- Input material -

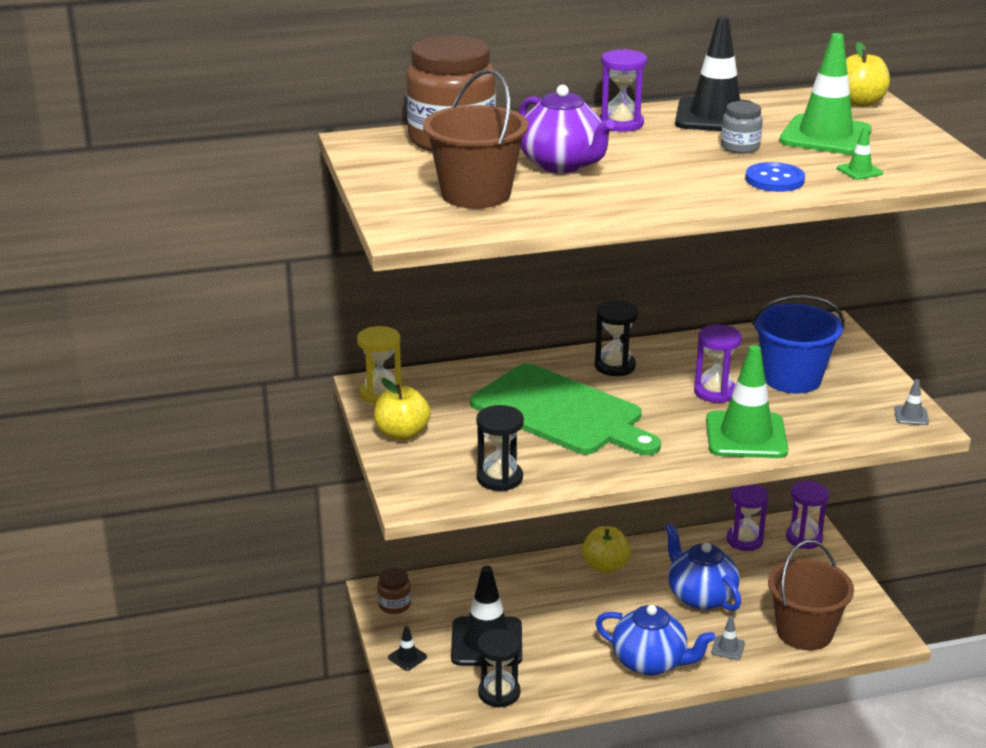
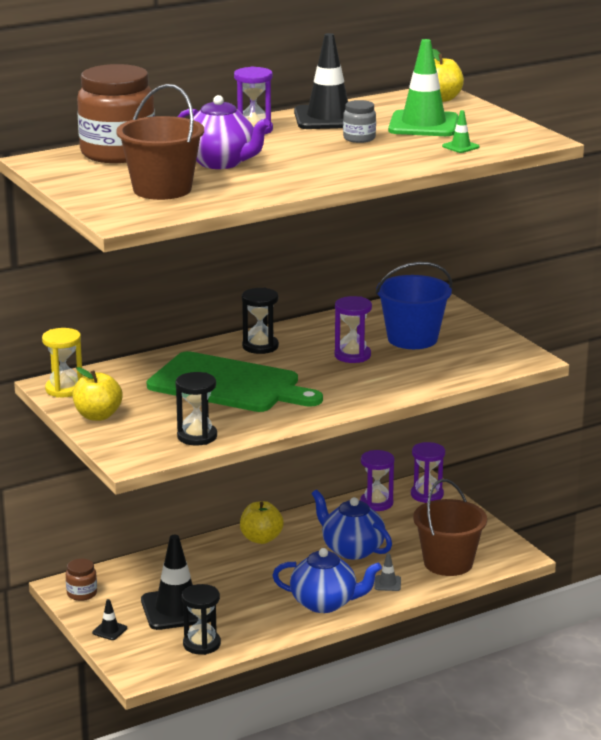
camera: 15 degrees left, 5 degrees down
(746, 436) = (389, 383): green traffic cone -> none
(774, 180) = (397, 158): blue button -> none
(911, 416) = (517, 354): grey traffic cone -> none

* * *

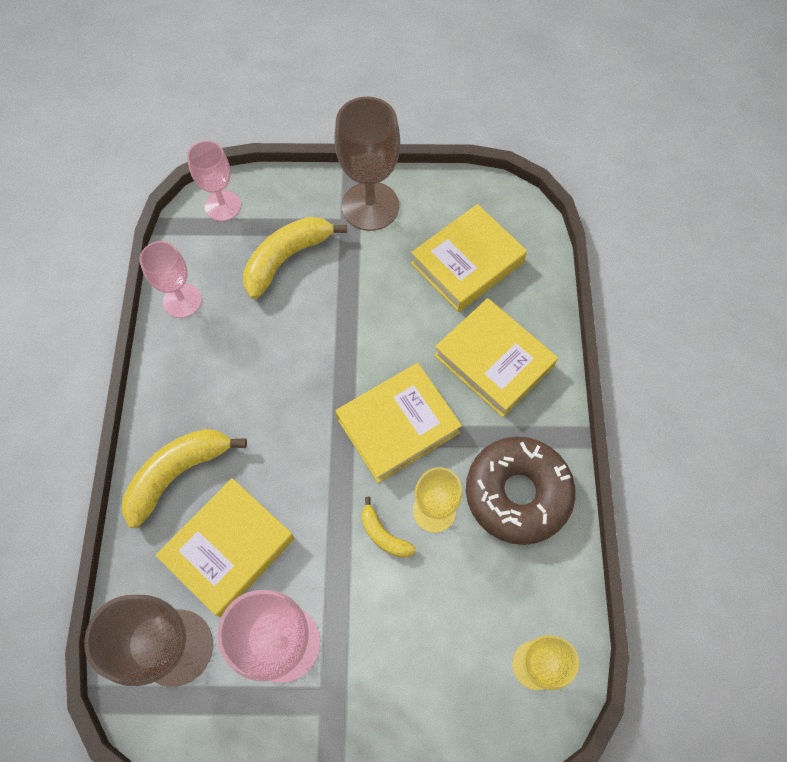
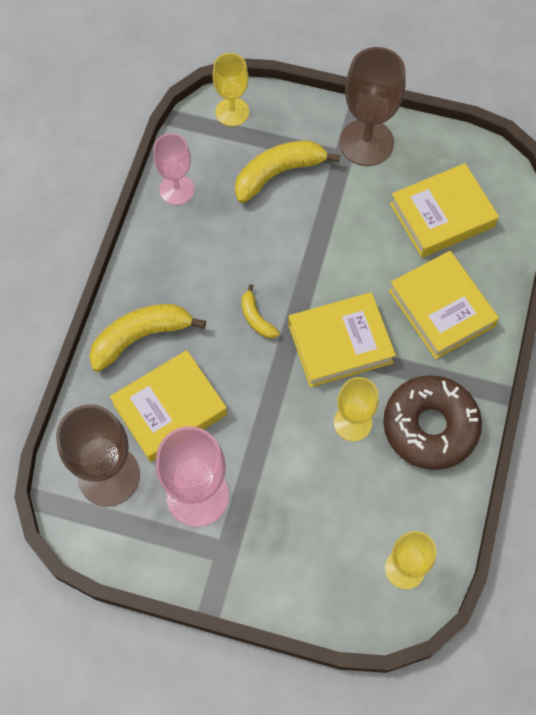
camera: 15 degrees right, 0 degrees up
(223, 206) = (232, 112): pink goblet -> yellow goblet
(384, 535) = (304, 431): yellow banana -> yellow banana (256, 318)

---

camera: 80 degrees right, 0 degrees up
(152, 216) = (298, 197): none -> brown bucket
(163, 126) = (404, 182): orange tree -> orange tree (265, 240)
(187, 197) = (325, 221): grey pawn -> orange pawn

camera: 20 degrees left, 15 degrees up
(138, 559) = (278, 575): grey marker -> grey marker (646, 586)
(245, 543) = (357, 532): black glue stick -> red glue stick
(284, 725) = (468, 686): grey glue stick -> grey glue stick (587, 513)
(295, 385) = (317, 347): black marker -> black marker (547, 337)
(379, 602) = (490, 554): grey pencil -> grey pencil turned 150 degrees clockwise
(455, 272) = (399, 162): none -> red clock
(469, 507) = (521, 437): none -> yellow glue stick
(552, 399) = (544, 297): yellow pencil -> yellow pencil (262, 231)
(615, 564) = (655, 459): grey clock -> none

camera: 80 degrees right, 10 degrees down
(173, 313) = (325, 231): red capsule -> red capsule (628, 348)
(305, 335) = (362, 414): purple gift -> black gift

- How to complete this task -
In the entries above, please find the line with "(138, 559) = (278, 575): grey" and the line with "(173, 313) = (325, 231): red", then write out exactly those two lines and every line between them, and nothing more.

- Finished task -
(138, 559) = (278, 575): grey marker -> grey marker (646, 586)
(245, 543) = (357, 532): black glue stick -> red glue stick
(284, 725) = (468, 686): grey glue stick -> grey glue stick (587, 513)
(295, 385) = (317, 347): black marker -> black marker (547, 337)
(379, 602) = (490, 554): grey pencil -> grey pencil turned 150 degrees clockwise
(455, 272) = (399, 162): none -> red clock
(469, 507) = (521, 437): none -> yellow glue stick
(552, 399) = (544, 297): yellow pencil -> yellow pencil (262, 231)
(615, 564) = (655, 459): grey clock -> none

camera: 80 degrees right, 10 degrees down
(173, 313) = (325, 231): red capsule -> red capsule (628, 348)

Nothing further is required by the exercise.